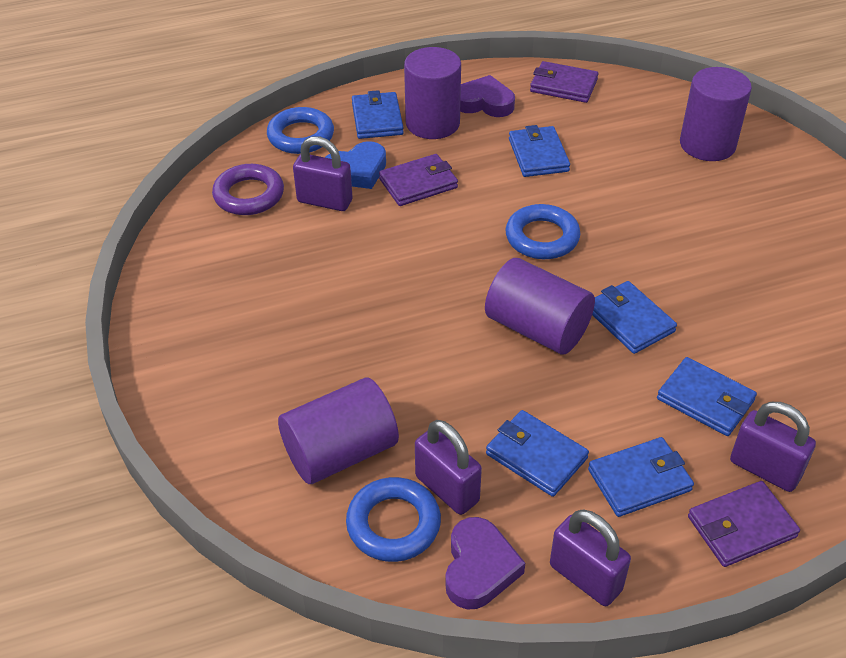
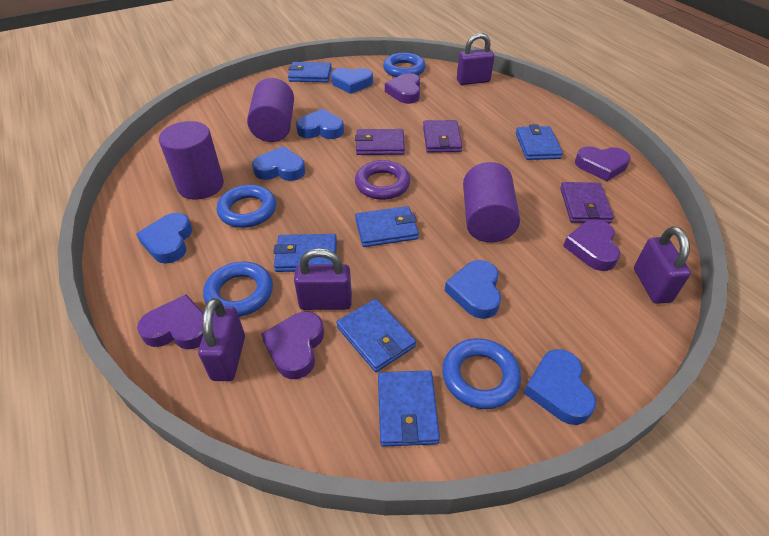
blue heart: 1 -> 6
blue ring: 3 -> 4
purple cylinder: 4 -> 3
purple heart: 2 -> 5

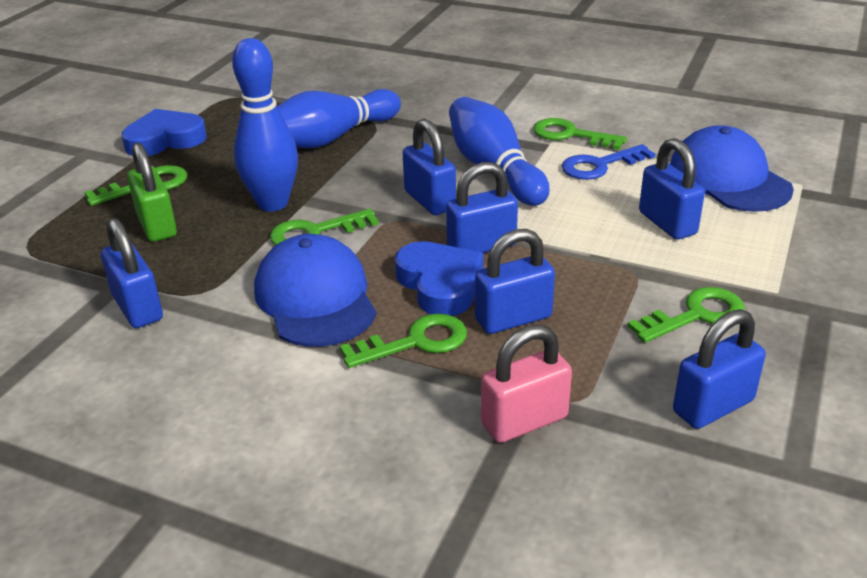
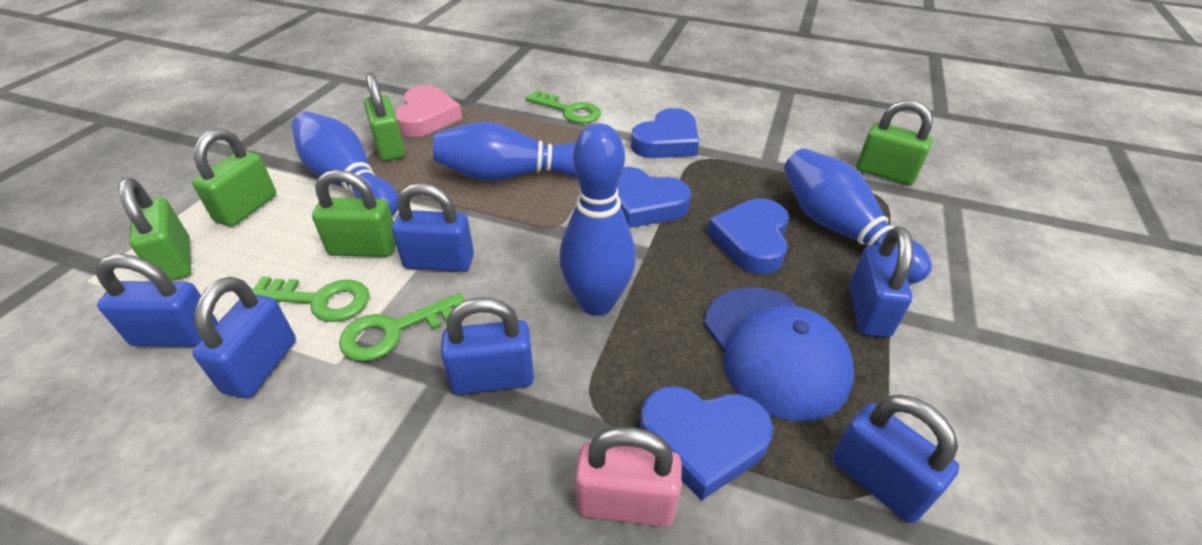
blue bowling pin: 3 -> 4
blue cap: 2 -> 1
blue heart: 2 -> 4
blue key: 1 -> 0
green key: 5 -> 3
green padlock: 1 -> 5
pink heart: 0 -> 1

→ The task: Leaving out the images, return the entries above exactly as they read.

→ Exercise answer:
blue heart: 1 -> 6
blue ring: 3 -> 4
purple cylinder: 4 -> 3
purple heart: 2 -> 5

blue bowling pin: 3 -> 4
blue cap: 2 -> 1
blue heart: 2 -> 4
blue key: 1 -> 0
green key: 5 -> 3
green padlock: 1 -> 5
pink heart: 0 -> 1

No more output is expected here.